Please leave out pictures and print exactly the lines from the one that has "degrees clockwise |" through the last line of the material below.

*** Input data Section Begins ***

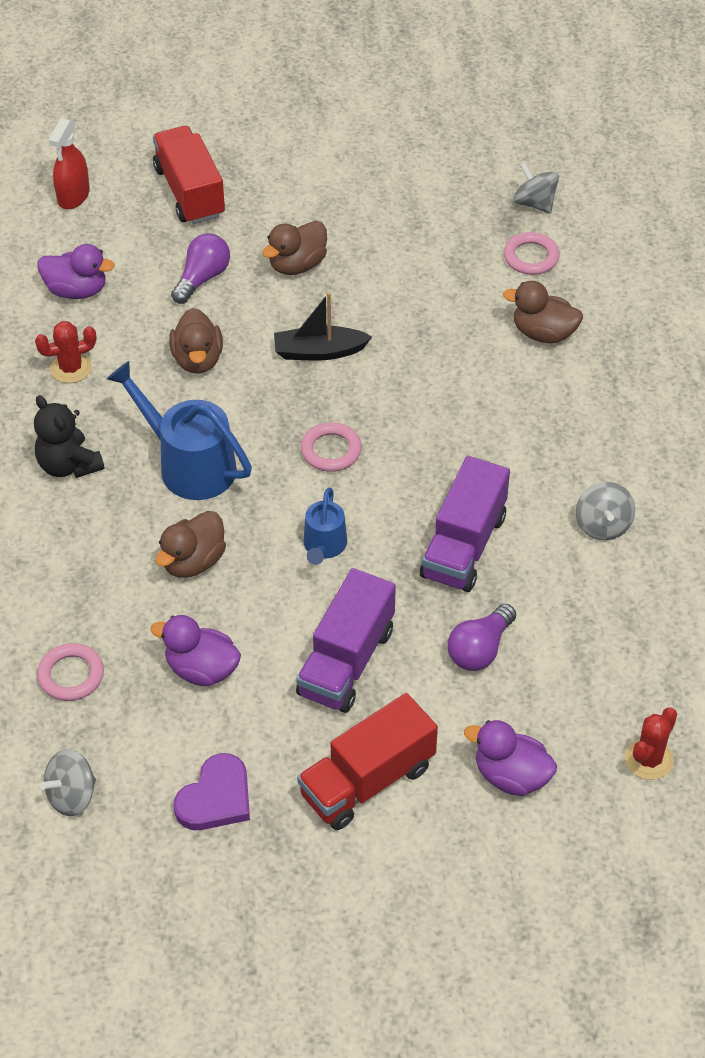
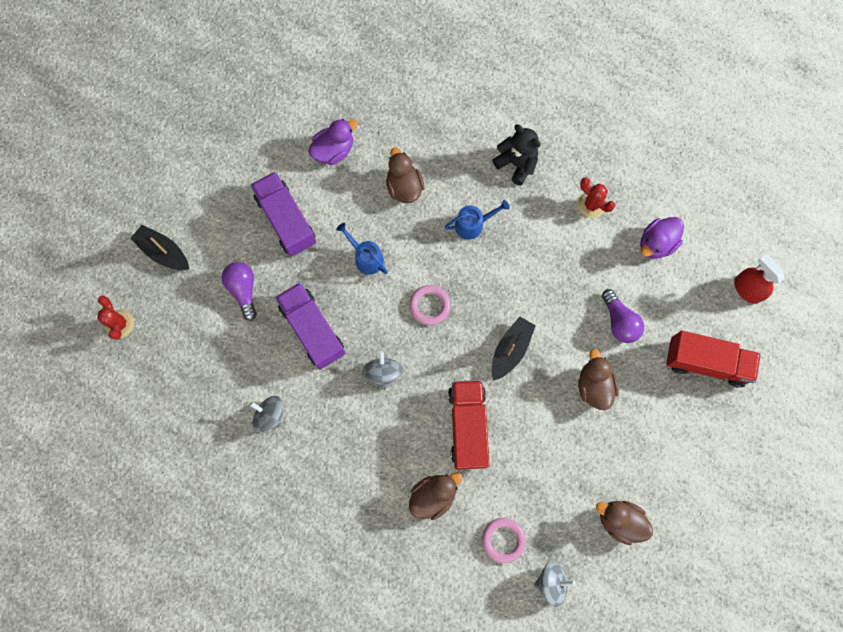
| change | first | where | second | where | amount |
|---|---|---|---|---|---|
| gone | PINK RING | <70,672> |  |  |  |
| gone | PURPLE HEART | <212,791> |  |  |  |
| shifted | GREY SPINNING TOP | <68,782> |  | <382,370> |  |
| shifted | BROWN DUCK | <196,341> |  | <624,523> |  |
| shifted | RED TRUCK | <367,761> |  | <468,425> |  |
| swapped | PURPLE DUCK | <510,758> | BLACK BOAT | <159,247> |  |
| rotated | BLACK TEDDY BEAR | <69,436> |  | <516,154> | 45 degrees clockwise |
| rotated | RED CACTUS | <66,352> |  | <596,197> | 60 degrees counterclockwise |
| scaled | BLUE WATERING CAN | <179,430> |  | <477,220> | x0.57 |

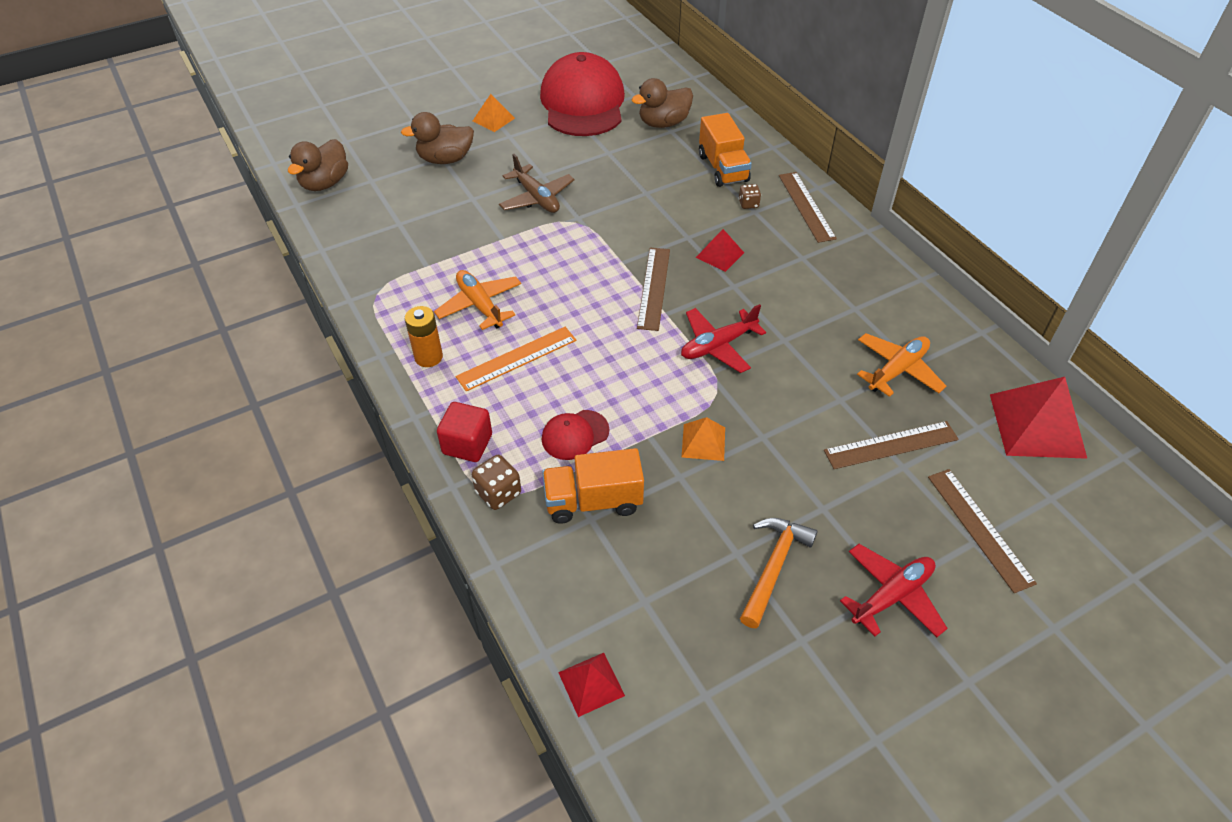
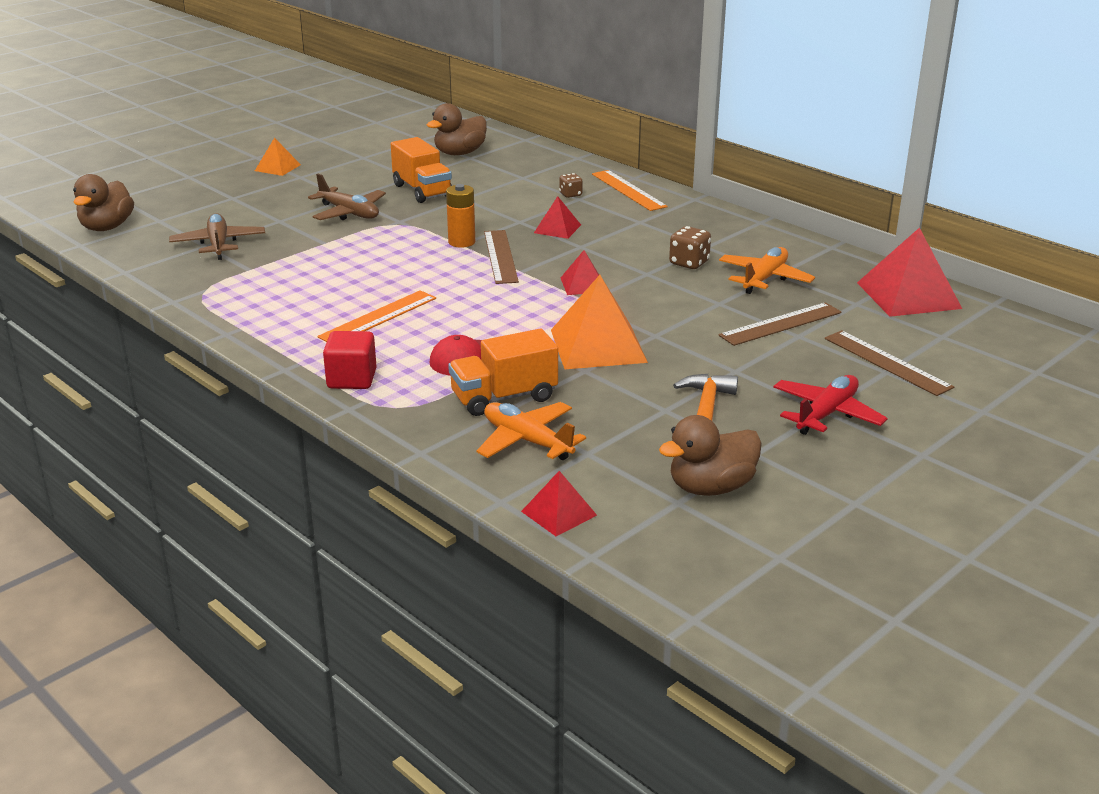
| change | first | where | second | where | amount |
|---|---|---|---|---|---|
| gone | RED CAP | <582,94> |  |  |  |
| new |  |  | BROWN PLANE | <217,236> |  |
| shifted | BROWN DUCK | <437,138> |  | <710,455> |  |
| shifted | ORANGE BATTERY | <424,336> |  | <460,216> |  |
| shifted | ORANGE PLANE | <477,300> |  | <531,431> |  |
| shifted | BROWN DICE | <496,482> |  | <690,247> |  |
| shifted | ORANGE TRUCK | <725,150> |  | <421,170> |  |
| swapped | RED PLANE | <723,338> | RED PYRAMID | <580,272> |  |
| repainted | BROWN RULER | <808,207> | ORANGE RULER | <630,190> |  |
| scaled | ORANGE PYRAMID | <703,439> |  | <599,322> | x1.88 |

*** Input data Section Ends ***

### Written solution
| rotated | BLACK TEDDY BEAR | <69,436> |  | <516,154> | 45 degrees clockwise |
| rotated | RED CACTUS | <66,352> |  | <596,197> | 60 degrees counterclockwise |
| scaled | BLUE WATERING CAN | <179,430> |  | <477,220> | x0.57 |

| change | first | where | second | where | amount |
|---|---|---|---|---|---|
| gone | RED CAP | <582,94> |  |  |  |
| new |  |  | BROWN PLANE | <217,236> |  |
| shifted | BROWN DUCK | <437,138> |  | <710,455> |  |
| shifted | ORANGE BATTERY | <424,336> |  | <460,216> |  |
| shifted | ORANGE PLANE | <477,300> |  | <531,431> |  |
| shifted | BROWN DICE | <496,482> |  | <690,247> |  |
| shifted | ORANGE TRUCK | <725,150> |  | <421,170> |  |
| swapped | RED PLANE | <723,338> | RED PYRAMID | <580,272> |  |
| repainted | BROWN RULER | <808,207> | ORANGE RULER | <630,190> |  |
| scaled | ORANGE PYRAMID | <703,439> |  | <599,322> | x1.88 |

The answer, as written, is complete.